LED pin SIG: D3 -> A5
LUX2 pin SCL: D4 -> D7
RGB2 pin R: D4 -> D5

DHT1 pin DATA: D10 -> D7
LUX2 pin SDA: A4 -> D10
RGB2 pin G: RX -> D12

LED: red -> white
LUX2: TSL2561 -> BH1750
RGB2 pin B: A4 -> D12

•••••

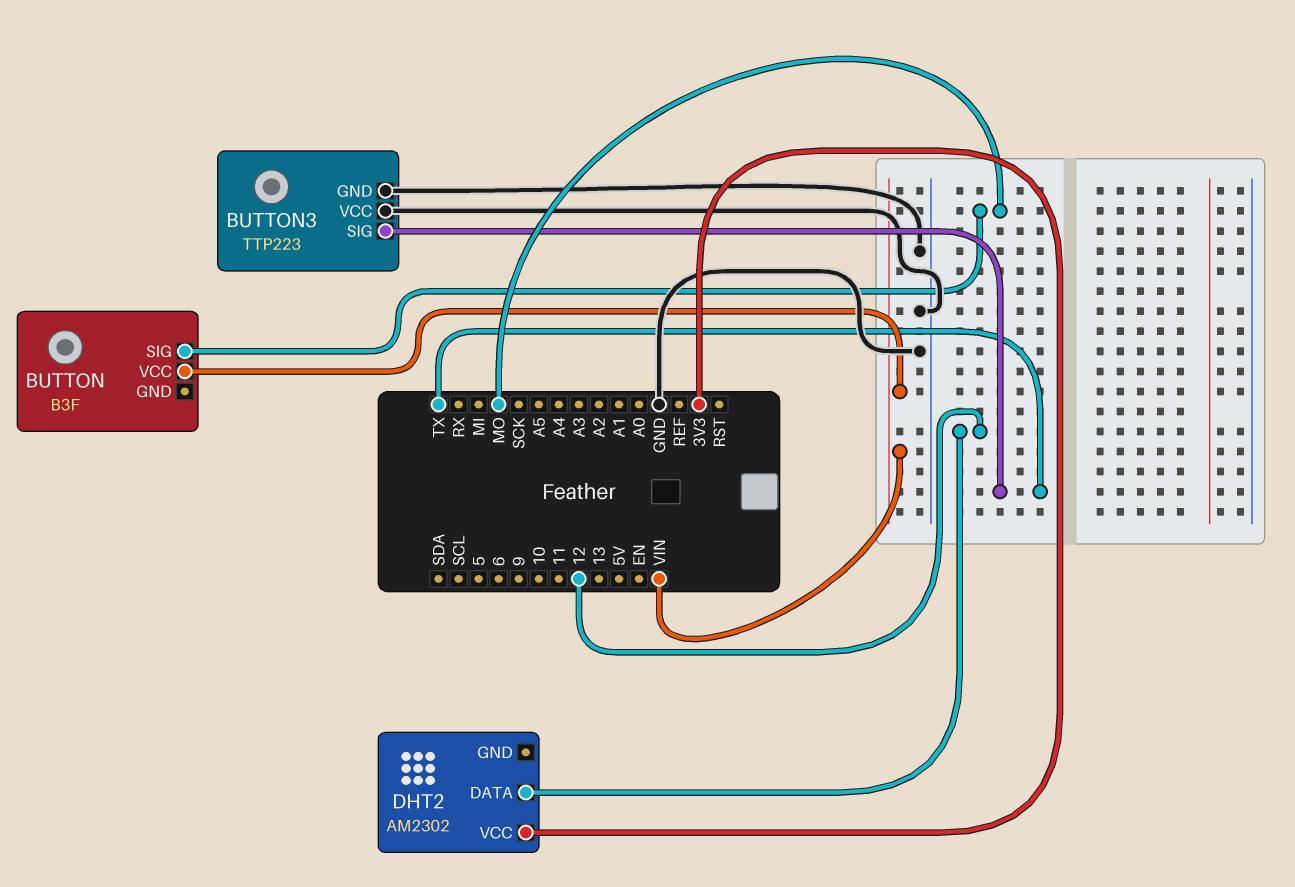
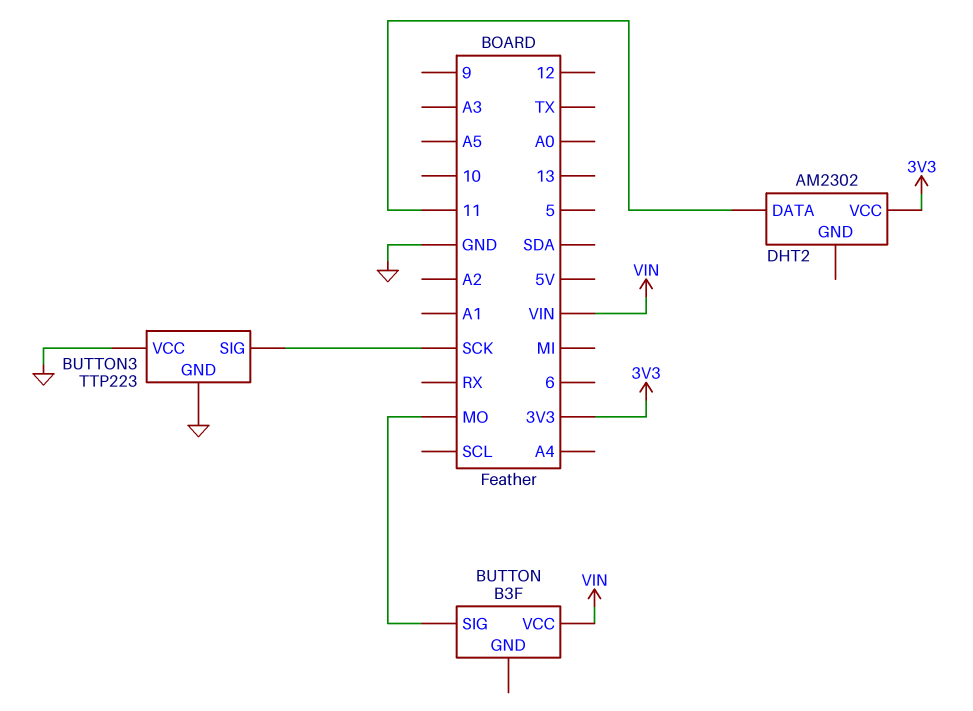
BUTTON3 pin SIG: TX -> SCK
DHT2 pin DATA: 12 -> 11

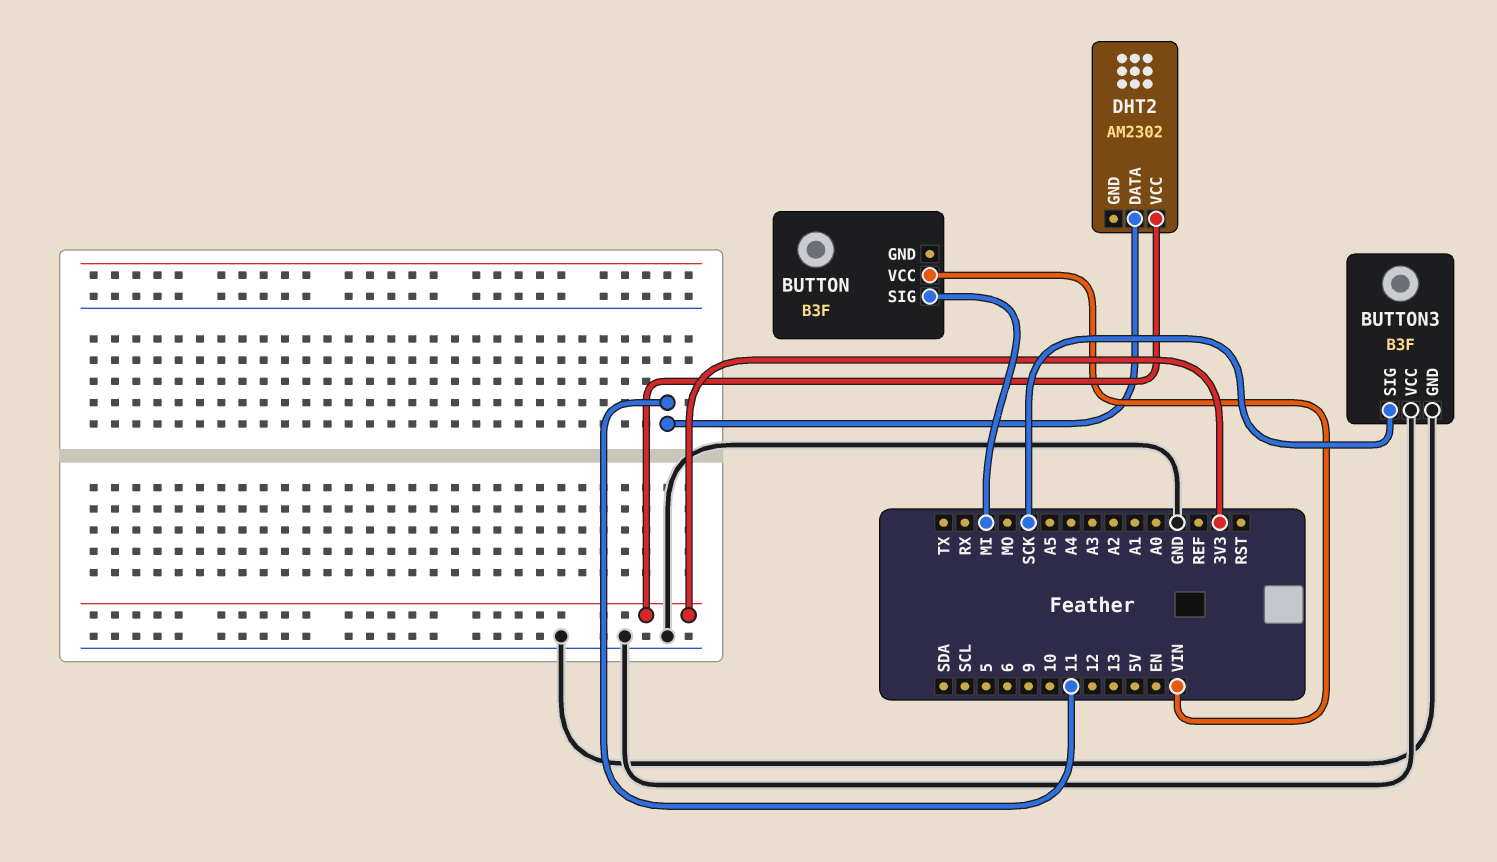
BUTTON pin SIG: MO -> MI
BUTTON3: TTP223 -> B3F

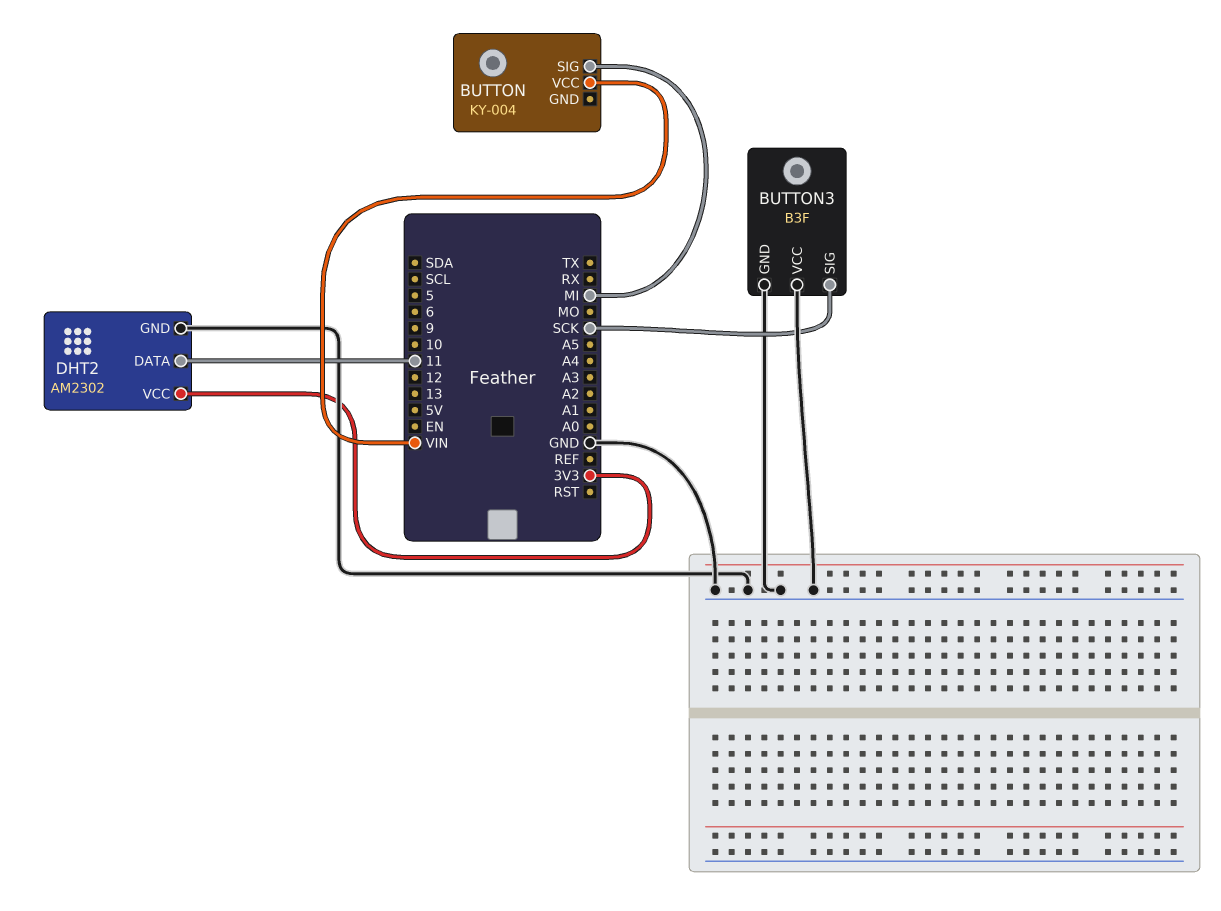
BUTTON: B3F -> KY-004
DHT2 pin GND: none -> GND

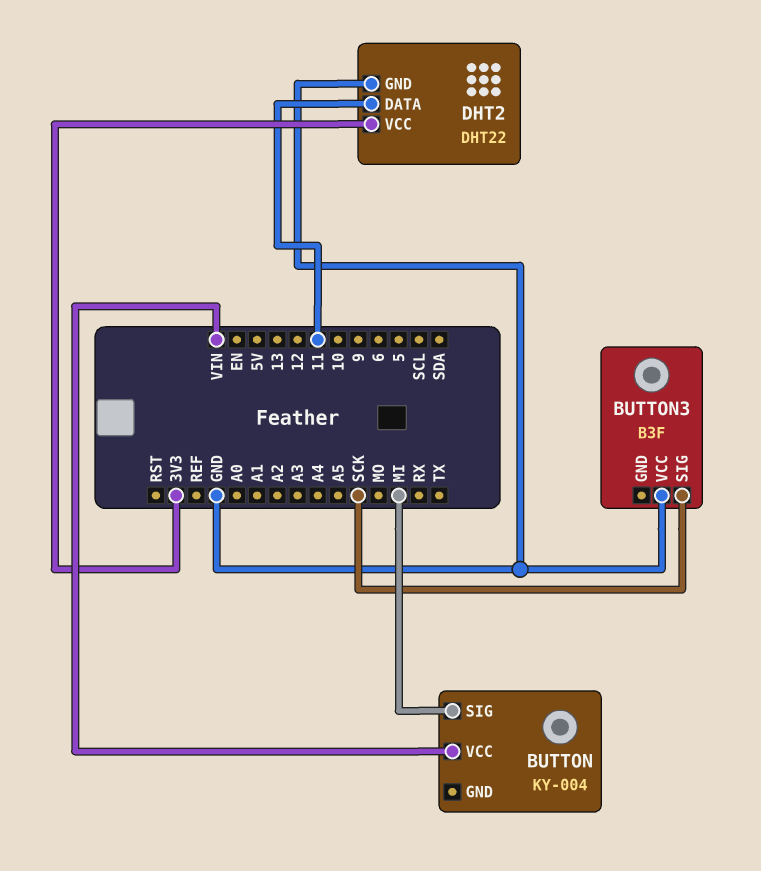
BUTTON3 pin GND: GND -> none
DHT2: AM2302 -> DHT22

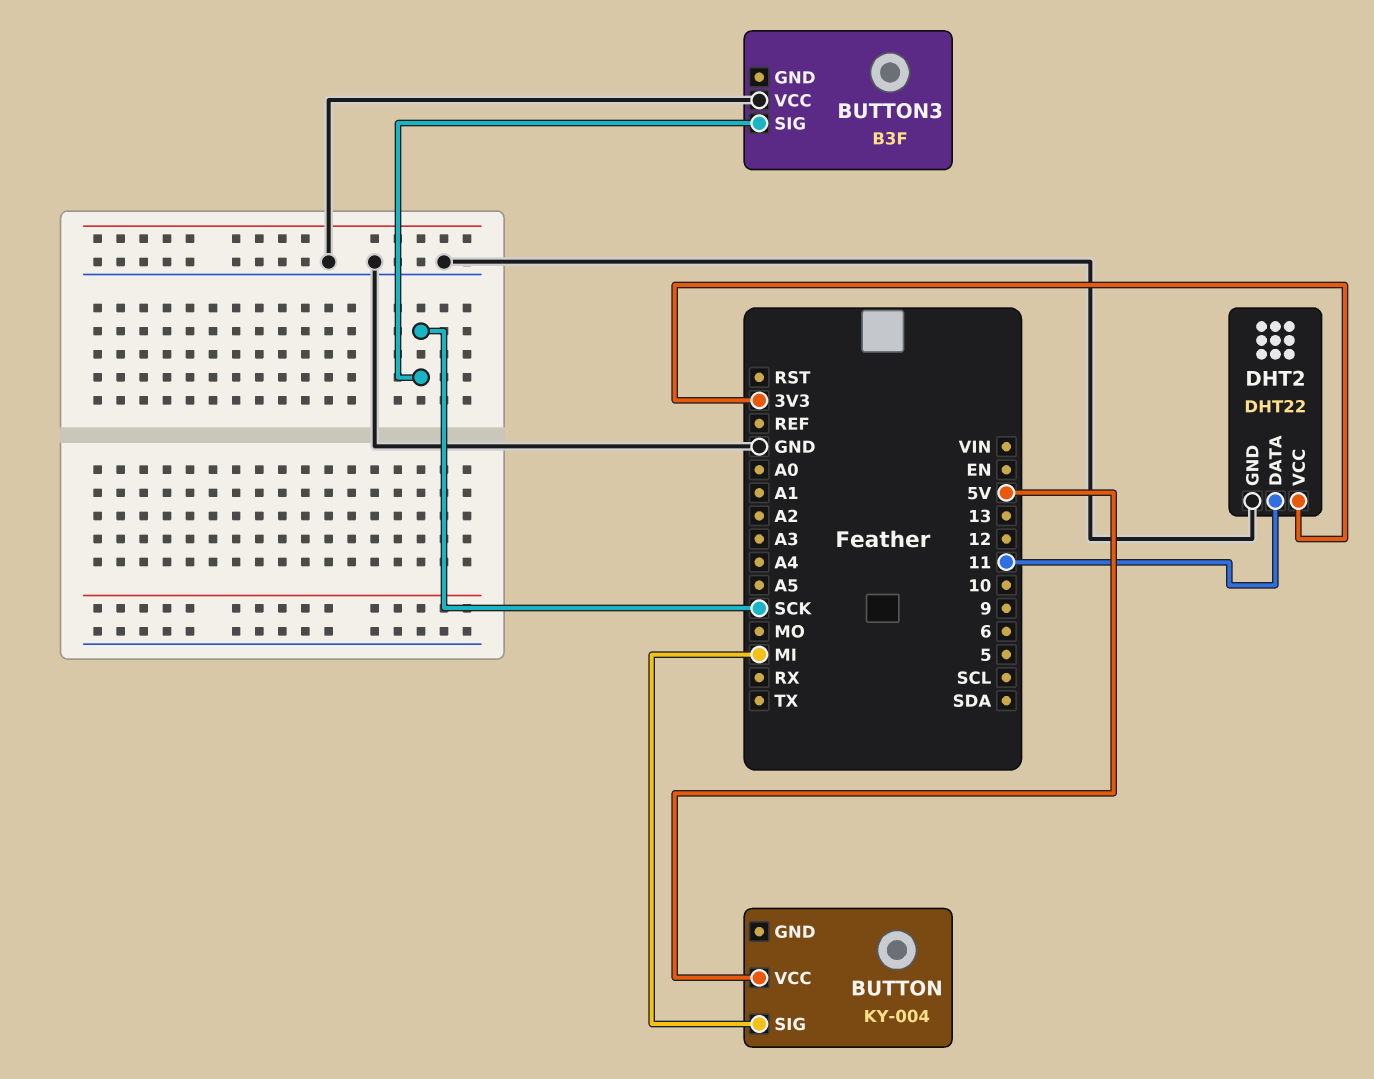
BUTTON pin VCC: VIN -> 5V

•••••

▸ **Action item**
Using the entries above, give again exactly the lines from the line holding "RGB2 pin R: D4 -> D5" through the line holding "RGB2 pin B: A4 -> D12". Include both end lines and nothing else.

▸ **Answer for this exercise**
RGB2 pin R: D4 -> D5

DHT1 pin DATA: D10 -> D7
LUX2 pin SDA: A4 -> D10
RGB2 pin G: RX -> D12

LED: red -> white
LUX2: TSL2561 -> BH1750
RGB2 pin B: A4 -> D12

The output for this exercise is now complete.